WHAT YOU ARE ASKED TO DO
Go through the lines below and copy each one that holds the string "rusuraki".

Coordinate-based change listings
☆ ☆ ☆ ☆ ☆ ☆ ☆

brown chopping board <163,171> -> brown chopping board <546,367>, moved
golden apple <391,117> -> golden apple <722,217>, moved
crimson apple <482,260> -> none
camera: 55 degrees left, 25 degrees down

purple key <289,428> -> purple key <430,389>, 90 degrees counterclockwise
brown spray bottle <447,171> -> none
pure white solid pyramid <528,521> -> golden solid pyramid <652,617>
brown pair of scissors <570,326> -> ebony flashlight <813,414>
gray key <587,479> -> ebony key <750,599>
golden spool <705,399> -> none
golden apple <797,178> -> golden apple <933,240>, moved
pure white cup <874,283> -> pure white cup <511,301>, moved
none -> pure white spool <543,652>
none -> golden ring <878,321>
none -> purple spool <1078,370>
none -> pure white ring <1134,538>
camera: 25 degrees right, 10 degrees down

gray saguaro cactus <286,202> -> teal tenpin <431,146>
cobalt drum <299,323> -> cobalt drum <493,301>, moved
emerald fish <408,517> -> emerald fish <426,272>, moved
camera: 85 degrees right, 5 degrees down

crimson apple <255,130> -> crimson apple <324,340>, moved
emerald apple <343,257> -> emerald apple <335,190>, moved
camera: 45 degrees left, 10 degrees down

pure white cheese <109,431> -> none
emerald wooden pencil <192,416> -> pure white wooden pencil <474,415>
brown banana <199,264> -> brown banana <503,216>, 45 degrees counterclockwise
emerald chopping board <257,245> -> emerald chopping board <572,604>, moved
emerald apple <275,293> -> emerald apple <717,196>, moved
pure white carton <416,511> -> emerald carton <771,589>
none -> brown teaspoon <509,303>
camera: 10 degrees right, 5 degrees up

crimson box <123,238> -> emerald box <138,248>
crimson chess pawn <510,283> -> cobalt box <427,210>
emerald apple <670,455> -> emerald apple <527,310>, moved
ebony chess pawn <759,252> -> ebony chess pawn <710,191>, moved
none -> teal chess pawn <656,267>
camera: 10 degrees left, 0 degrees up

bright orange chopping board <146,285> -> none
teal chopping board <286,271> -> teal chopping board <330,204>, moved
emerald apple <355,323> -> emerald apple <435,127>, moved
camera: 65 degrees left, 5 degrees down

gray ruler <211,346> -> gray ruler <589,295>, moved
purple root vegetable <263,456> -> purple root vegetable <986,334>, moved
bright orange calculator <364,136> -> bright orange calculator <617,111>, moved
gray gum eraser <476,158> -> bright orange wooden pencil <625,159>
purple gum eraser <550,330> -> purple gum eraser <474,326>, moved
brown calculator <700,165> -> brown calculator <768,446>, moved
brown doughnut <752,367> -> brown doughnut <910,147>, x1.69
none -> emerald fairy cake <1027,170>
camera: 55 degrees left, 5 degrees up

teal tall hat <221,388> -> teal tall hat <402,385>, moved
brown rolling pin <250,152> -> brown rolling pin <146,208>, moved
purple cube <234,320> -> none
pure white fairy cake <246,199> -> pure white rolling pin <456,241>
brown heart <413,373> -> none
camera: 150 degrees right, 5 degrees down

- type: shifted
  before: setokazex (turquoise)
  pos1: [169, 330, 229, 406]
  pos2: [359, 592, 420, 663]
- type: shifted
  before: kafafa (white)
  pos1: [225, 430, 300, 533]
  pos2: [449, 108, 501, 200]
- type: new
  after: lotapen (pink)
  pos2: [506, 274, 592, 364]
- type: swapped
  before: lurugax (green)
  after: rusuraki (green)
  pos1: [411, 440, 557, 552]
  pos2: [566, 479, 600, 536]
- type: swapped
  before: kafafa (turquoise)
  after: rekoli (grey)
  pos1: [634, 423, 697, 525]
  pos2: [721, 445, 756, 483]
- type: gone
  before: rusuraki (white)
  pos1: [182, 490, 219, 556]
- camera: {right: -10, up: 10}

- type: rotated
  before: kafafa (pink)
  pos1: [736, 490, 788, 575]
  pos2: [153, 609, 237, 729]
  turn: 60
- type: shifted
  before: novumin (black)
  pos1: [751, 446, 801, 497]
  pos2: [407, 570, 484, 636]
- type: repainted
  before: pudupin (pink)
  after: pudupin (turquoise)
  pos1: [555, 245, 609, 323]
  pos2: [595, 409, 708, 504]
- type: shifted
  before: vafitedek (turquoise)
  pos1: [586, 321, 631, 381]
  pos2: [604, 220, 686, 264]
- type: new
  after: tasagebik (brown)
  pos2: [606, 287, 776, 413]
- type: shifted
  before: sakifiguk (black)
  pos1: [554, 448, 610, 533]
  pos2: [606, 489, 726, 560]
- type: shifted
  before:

☆ ☆ ☆ ☆ ☆ ☆ ☆

REPLY
  after: rusuraki (green)
  before: rusuraki (white)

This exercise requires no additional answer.